Required action
Filter the entries for the string "turquoise". Copy each line that has it.

================================

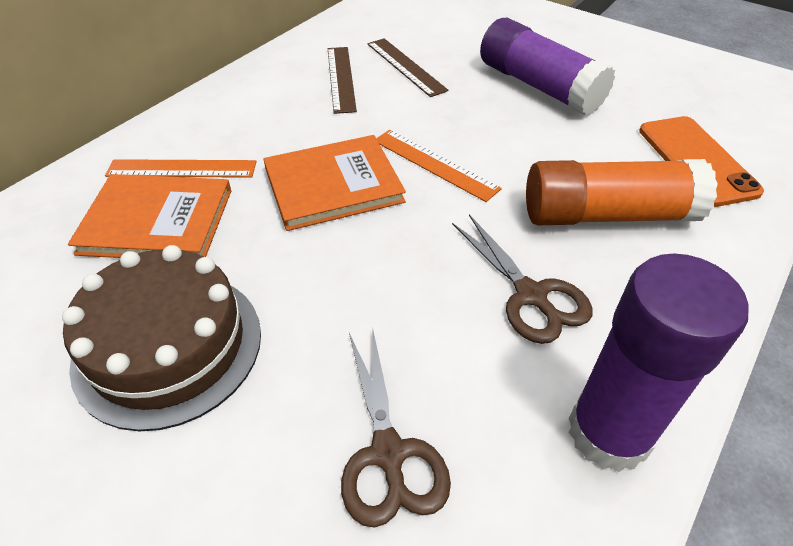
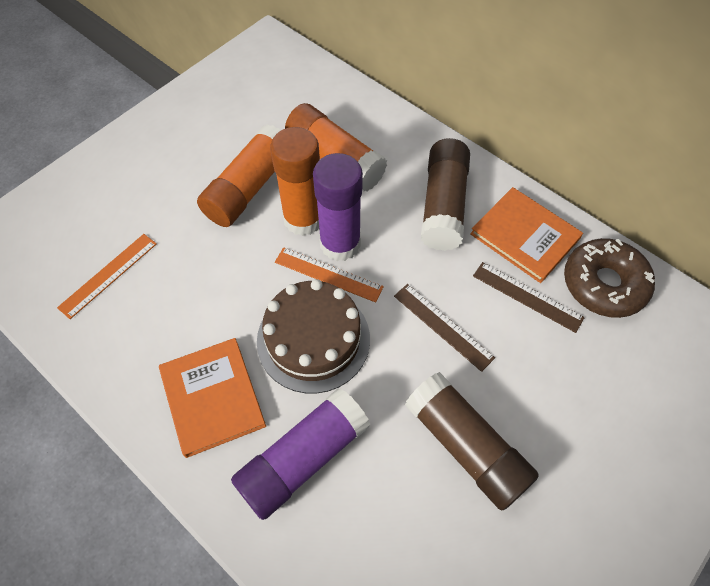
brown donut: 0 -> 1
brown glue stick: 0 -> 2
brown scissors: 2 -> 0
orange glue stick: 1 -> 3
orange phone: 1 -> 0

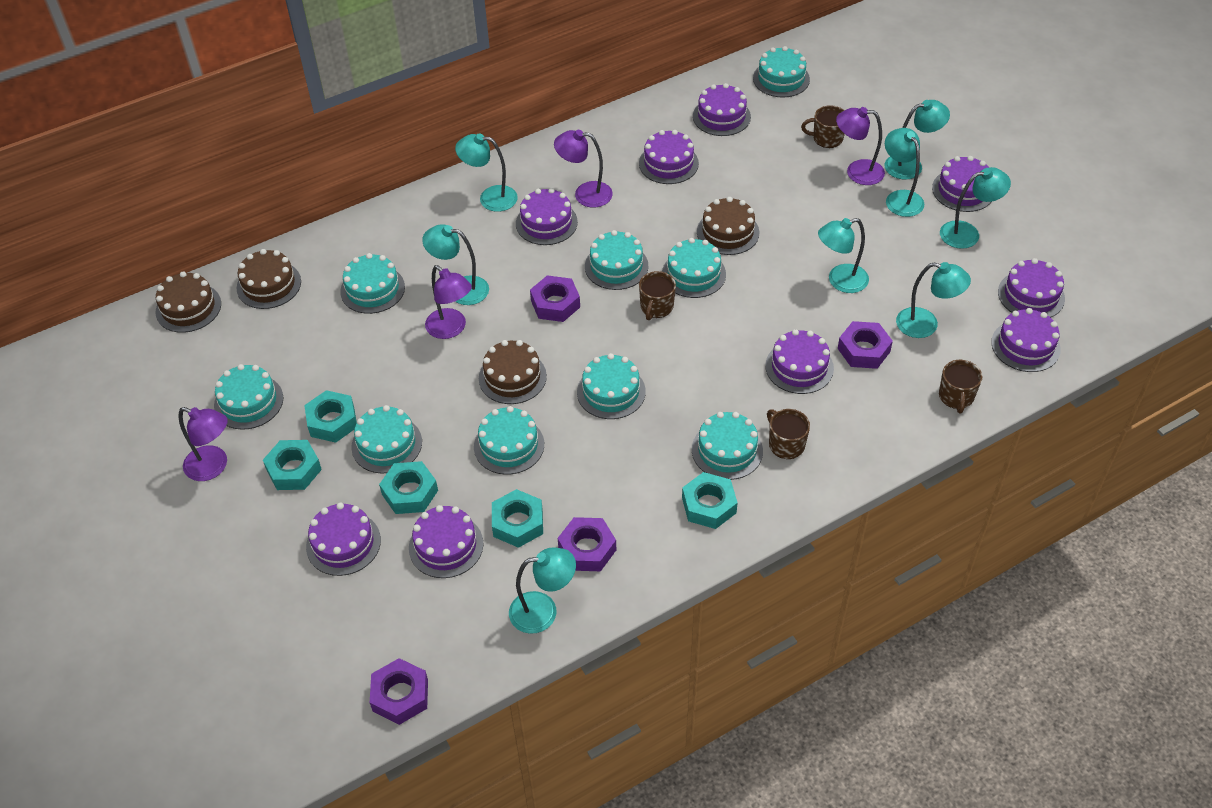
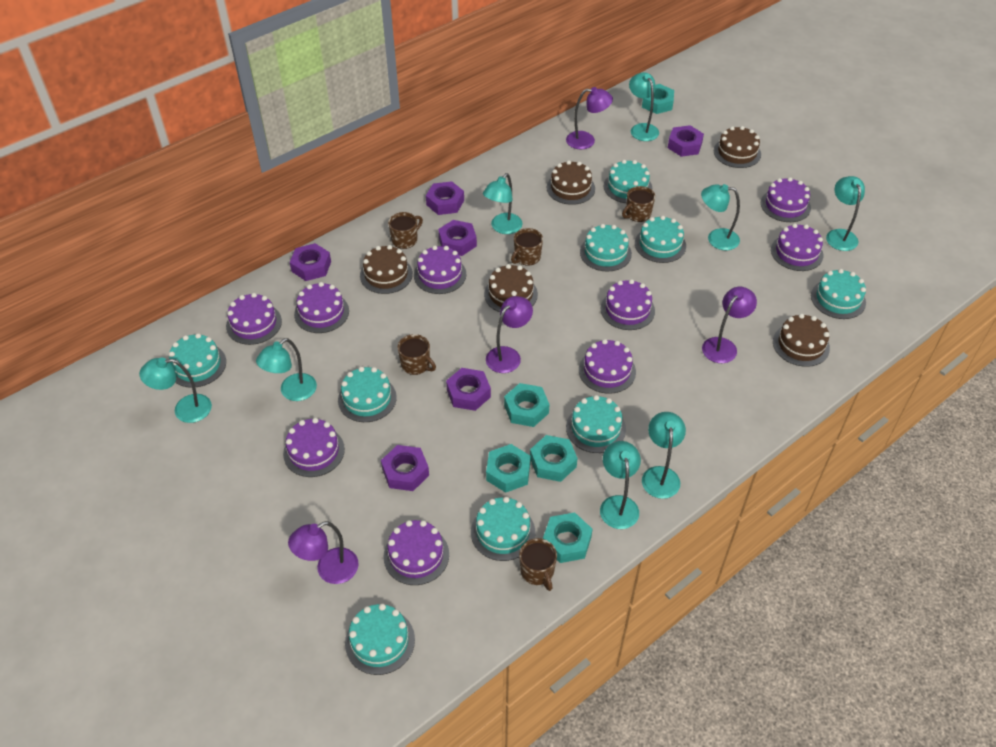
brown cake: 4 -> 5
brown mug: 4 -> 5
purple nut: 4 -> 6

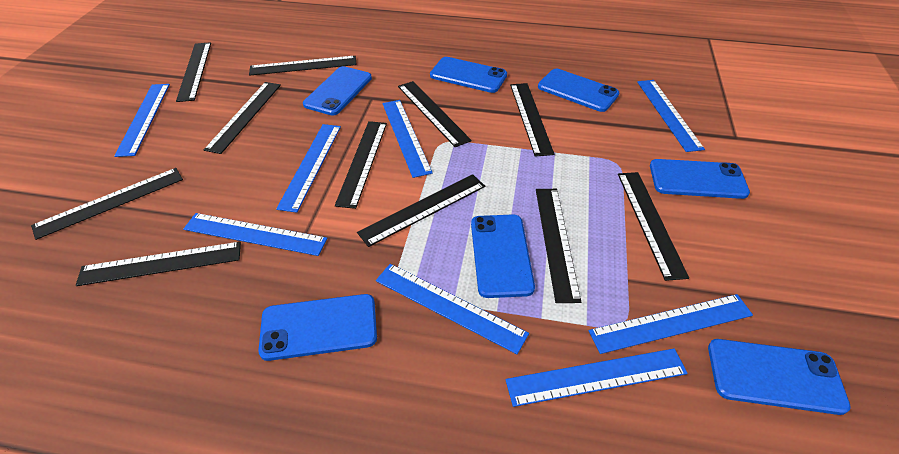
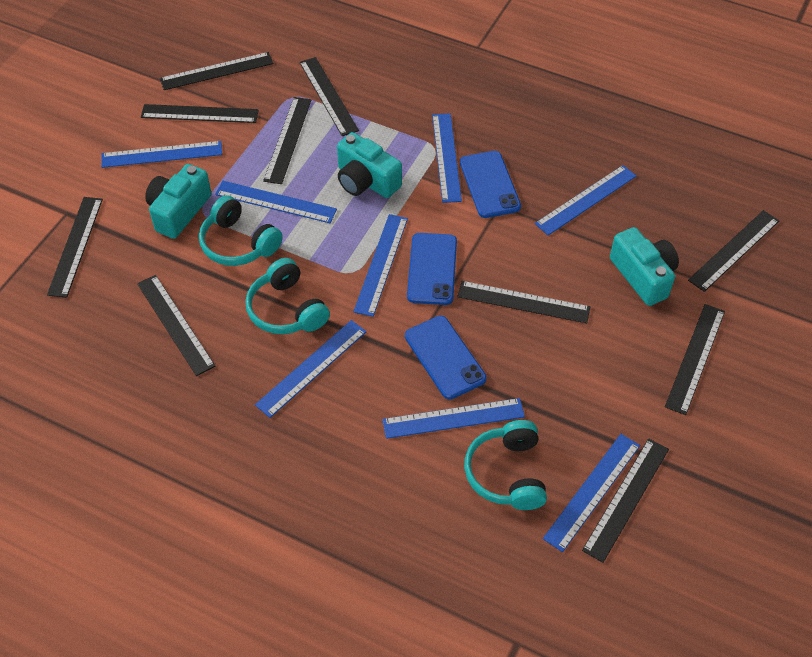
black ruler: 11 -> 10
blue phone: 7 -> 3
turquoise camera: 0 -> 3
turquoise headphones: 0 -> 3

================================

Exercise result
turquoise camera: 0 -> 3
turquoise headphones: 0 -> 3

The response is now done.